Supplied data |
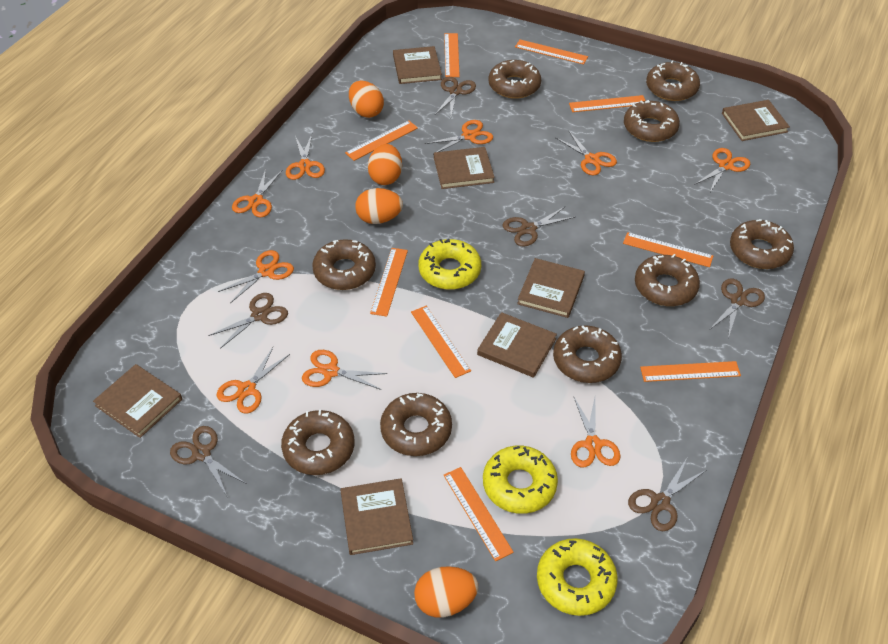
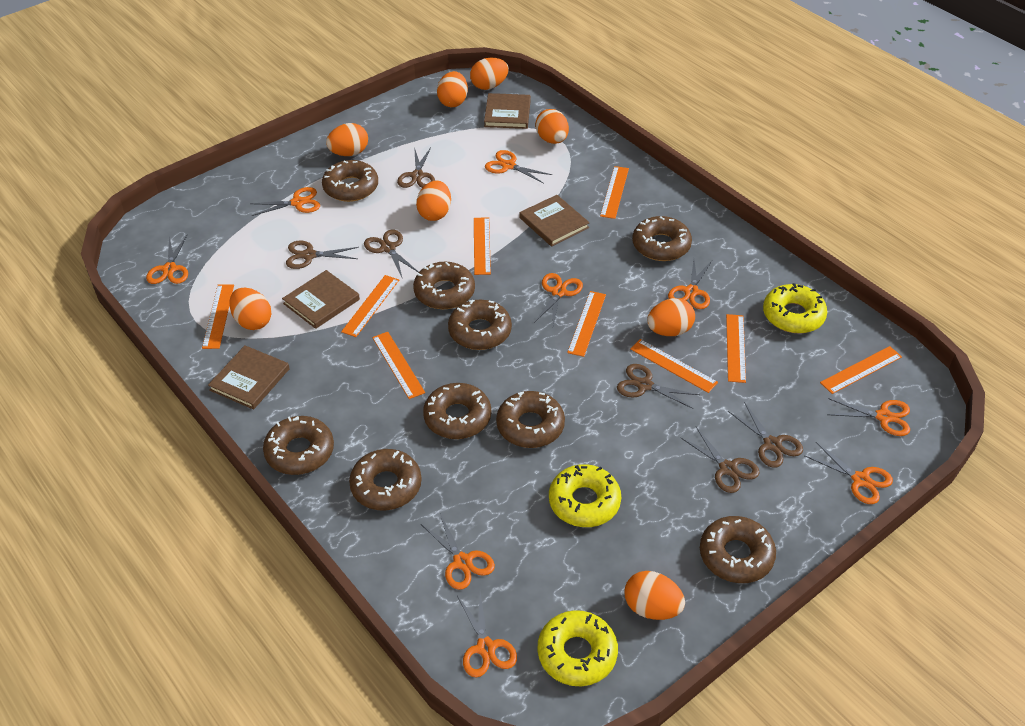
brown book: [93,364,182,438] [340,478,413,555] [393,46,442,84] [434,147,495,189] [477,312,557,378] [517,258,585,318] [722,100,790,141] = 7 -> [208,345,290,410] [282,270,360,329] [484,93,531,129] [519,195,590,247] = 4
orange egg: [349,81,384,118] [355,188,403,224] [368,144,402,185] [414,566,478,618] = 4 -> [229,287,271,330] [326,123,368,156] [416,181,451,221] [437,71,468,107] [470,58,509,90] [535,109,569,144] [624,571,685,620] [647,298,695,336] = 8

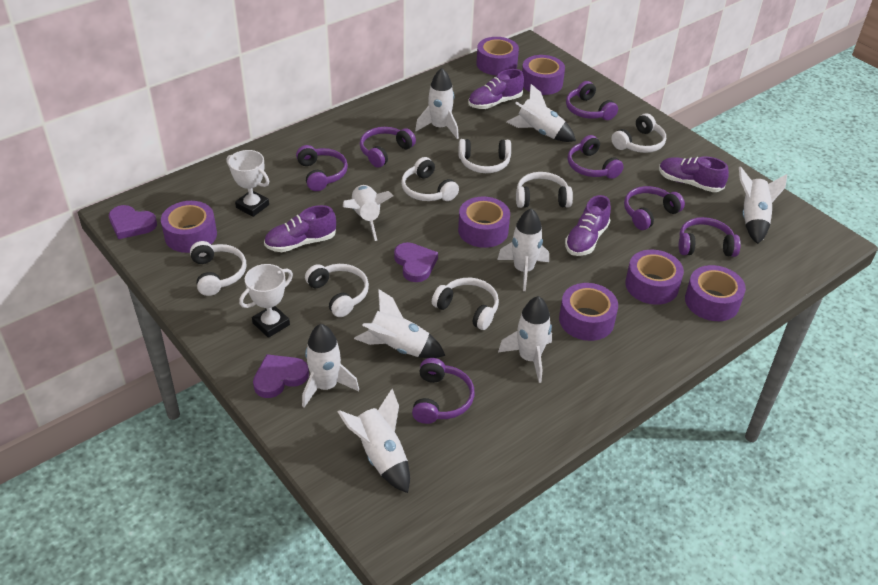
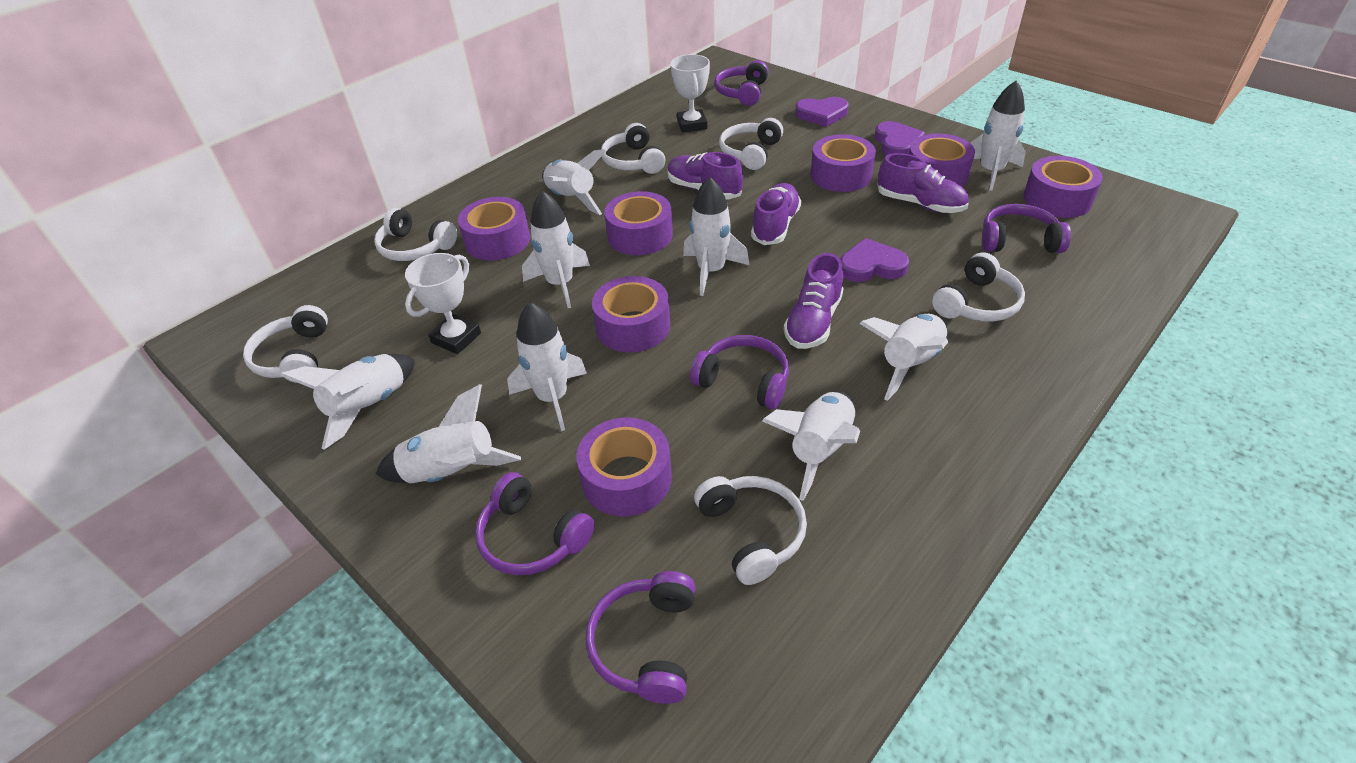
purple headphones: [296,145,348,191] [360,127,416,168] [412,358,475,424] [566,81,618,120] [568,135,624,179] [624,186,685,230] [679,217,741,257] = 7 -> [475,472,595,575] [586,571,695,704] [690,335,789,409] [714,60,769,106] [982,204,1071,253] = 5
white headphones: [190,241,246,296] [305,264,369,317] [401,157,459,201] [432,278,499,330] [459,139,511,173] [516,172,573,208] [611,113,666,153] = 7 -> [243,305,328,383] [374,208,457,261] [601,123,665,174] [694,476,807,585] [719,118,783,170] [932,252,1025,322] = 6

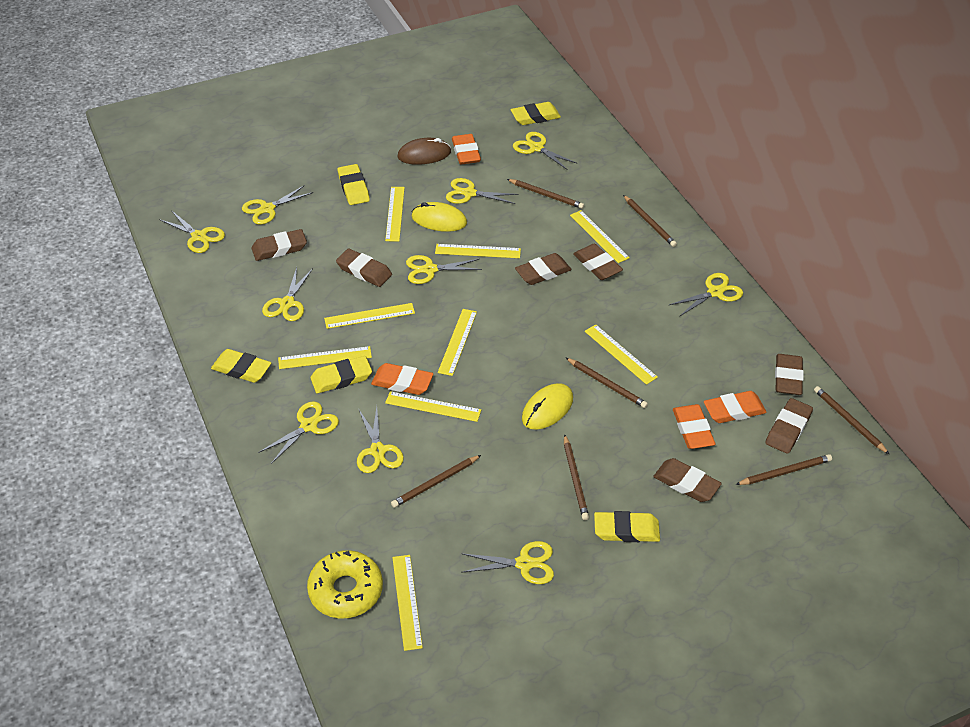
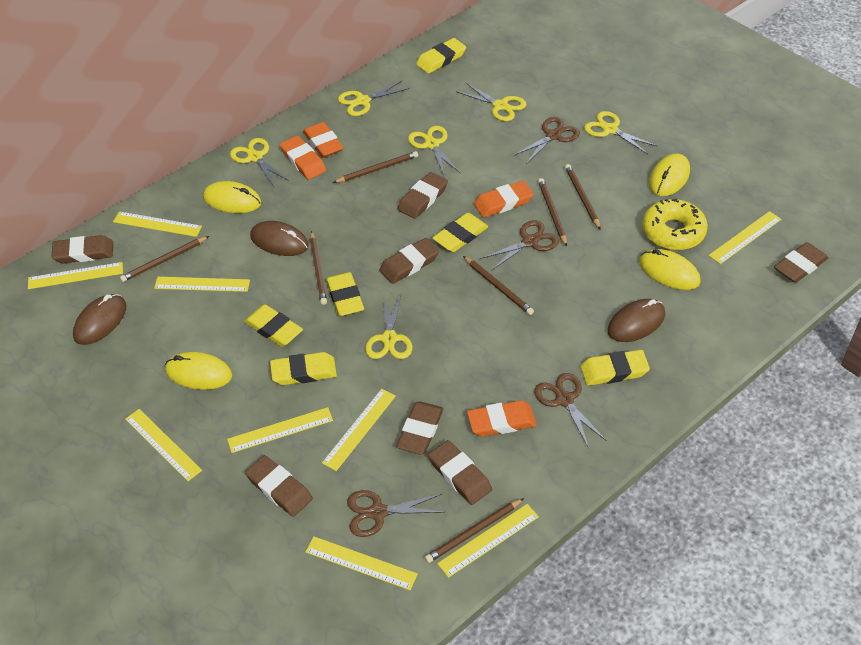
brown mouse: [397,138,451,165] = 1 -> [73,294,127,345] [250,221,309,256] [607,299,665,342] = 3
brown scissors: none = 0 -> [347,490,445,537] [480,220,559,271] [513,117,580,164] [534,373,607,448] = 4
yellow eraser: [211,349,271,383] [311,356,372,393] [338,164,370,205] [511,102,561,125] [594,511,660,542] = 5 -> [244,305,303,347] [270,352,337,385] [326,272,364,316] [416,38,466,74] [433,213,489,252] [580,350,650,386] = 6
yellow mouse: [412,202,467,232] [522,383,573,430] = 2 -> [165,352,232,390] [203,181,261,213] [639,249,701,290] [649,153,690,196] = 4
yellow scissors: [159,210,225,253] [242,185,313,225] [258,401,339,464] [262,267,313,321] [357,407,404,473] [406,255,482,284] [446,178,518,204] [461,541,554,584] [513,132,578,170] [669,273,743,317] = 10 -> [230,138,289,187] [338,80,410,116] [365,293,412,359] [408,126,460,177] [456,82,526,121] [584,111,658,154] = 6

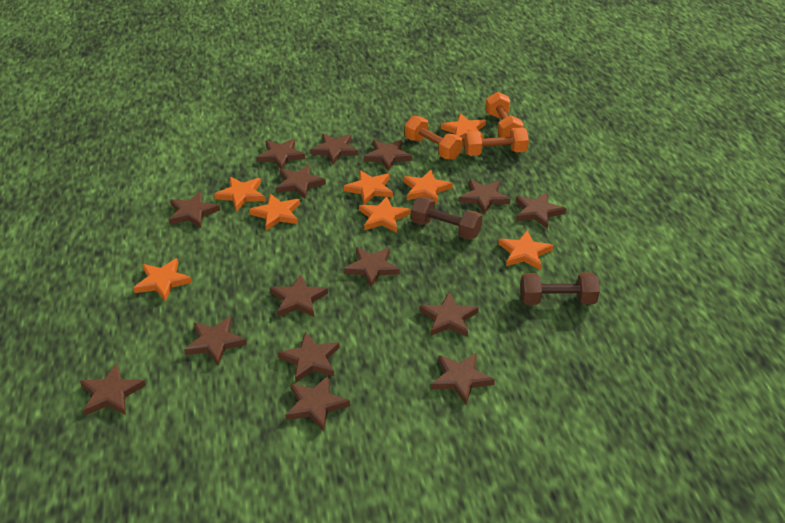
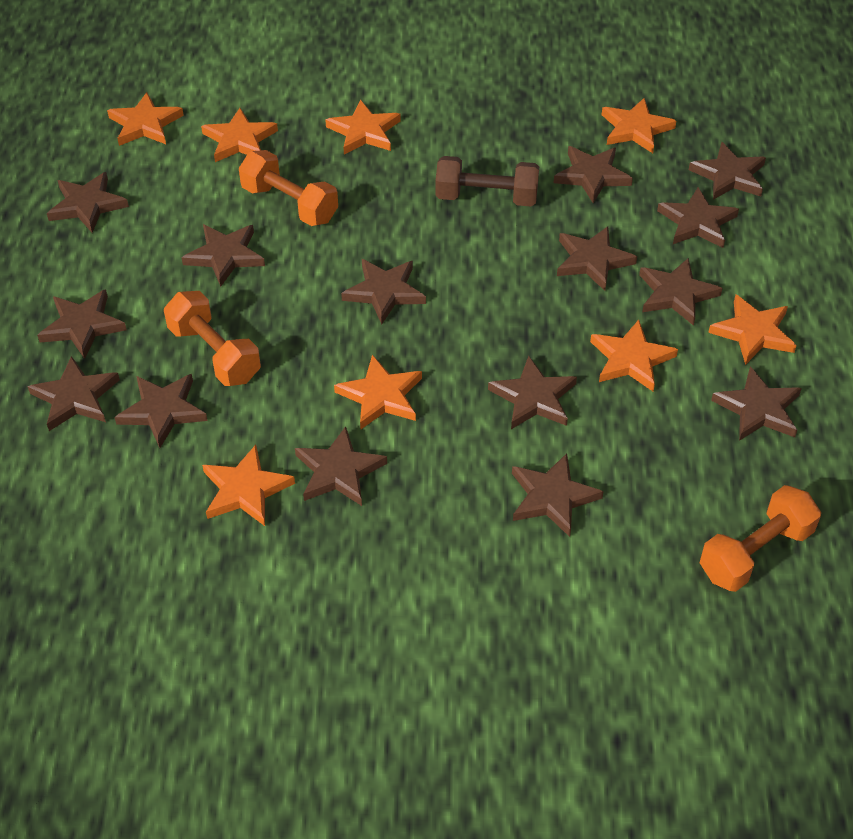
brown dumbbell: [411,196,482,240] [520,273,600,305] = 2 -> [435,156,539,206] = 1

What is required | Take the material above and set it down exactly, minus the images.

Response to this task |
brown book: [93,364,182,438] [340,478,413,555] [393,46,442,84] [434,147,495,189] [477,312,557,378] [517,258,585,318] [722,100,790,141] = 7 -> [208,345,290,410] [282,270,360,329] [484,93,531,129] [519,195,590,247] = 4
orange egg: [349,81,384,118] [355,188,403,224] [368,144,402,185] [414,566,478,618] = 4 -> [229,287,271,330] [326,123,368,156] [416,181,451,221] [437,71,468,107] [470,58,509,90] [535,109,569,144] [624,571,685,620] [647,298,695,336] = 8

purple headphones: [296,145,348,191] [360,127,416,168] [412,358,475,424] [566,81,618,120] [568,135,624,179] [624,186,685,230] [679,217,741,257] = 7 -> [475,472,595,575] [586,571,695,704] [690,335,789,409] [714,60,769,106] [982,204,1071,253] = 5
white headphones: [190,241,246,296] [305,264,369,317] [401,157,459,201] [432,278,499,330] [459,139,511,173] [516,172,573,208] [611,113,666,153] = 7 -> [243,305,328,383] [374,208,457,261] [601,123,665,174] [694,476,807,585] [719,118,783,170] [932,252,1025,322] = 6

brown mouse: [397,138,451,165] = 1 -> [73,294,127,345] [250,221,309,256] [607,299,665,342] = 3
brown scissors: none = 0 -> [347,490,445,537] [480,220,559,271] [513,117,580,164] [534,373,607,448] = 4
yellow eraser: [211,349,271,383] [311,356,372,393] [338,164,370,205] [511,102,561,125] [594,511,660,542] = 5 -> [244,305,303,347] [270,352,337,385] [326,272,364,316] [416,38,466,74] [433,213,489,252] [580,350,650,386] = 6
yellow mouse: [412,202,467,232] [522,383,573,430] = 2 -> [165,352,232,390] [203,181,261,213] [639,249,701,290] [649,153,690,196] = 4
yellow scissors: [159,210,225,253] [242,185,313,225] [258,401,339,464] [262,267,313,321] [357,407,404,473] [406,255,482,284] [446,178,518,204] [461,541,554,584] [513,132,578,170] [669,273,743,317] = 10 -> [230,138,289,187] [338,80,410,116] [365,293,412,359] [408,126,460,177] [456,82,526,121] [584,111,658,154] = 6

brown dumbbell: [411,196,482,240] [520,273,600,305] = 2 -> [435,156,539,206] = 1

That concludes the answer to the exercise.